> [Task statement] Return all the data exactly, keeping the pictures out.

> [Given information]
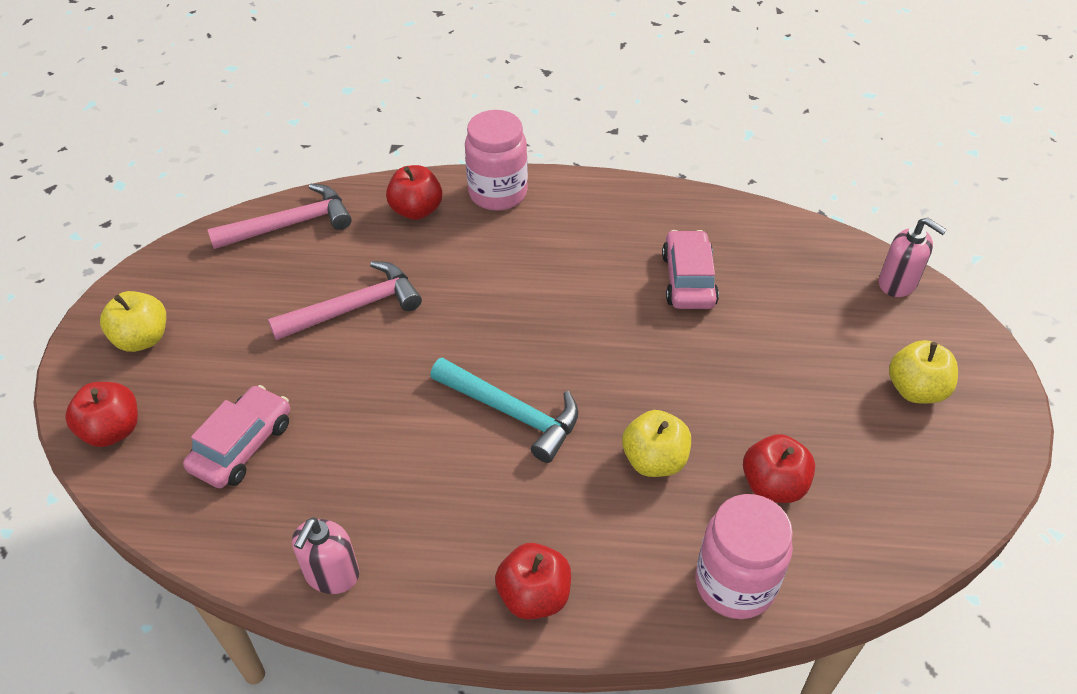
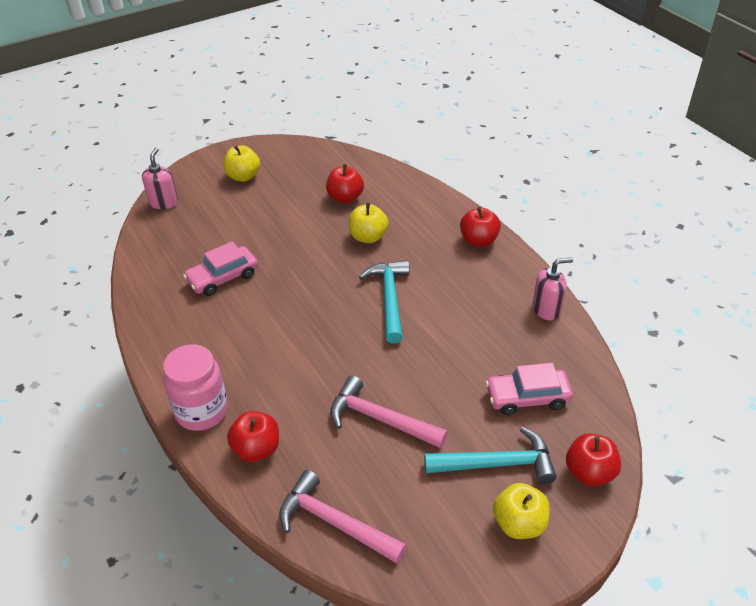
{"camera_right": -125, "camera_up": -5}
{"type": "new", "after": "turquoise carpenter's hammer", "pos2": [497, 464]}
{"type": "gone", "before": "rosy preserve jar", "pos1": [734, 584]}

> [Task response]
{"camera_right": -125, "camera_up": -5}
{"type": "new", "after": "turquoise carpenter's hammer", "pos2": [497, 464]}
{"type": "gone", "before": "rosy preserve jar", "pos1": [734, 584]}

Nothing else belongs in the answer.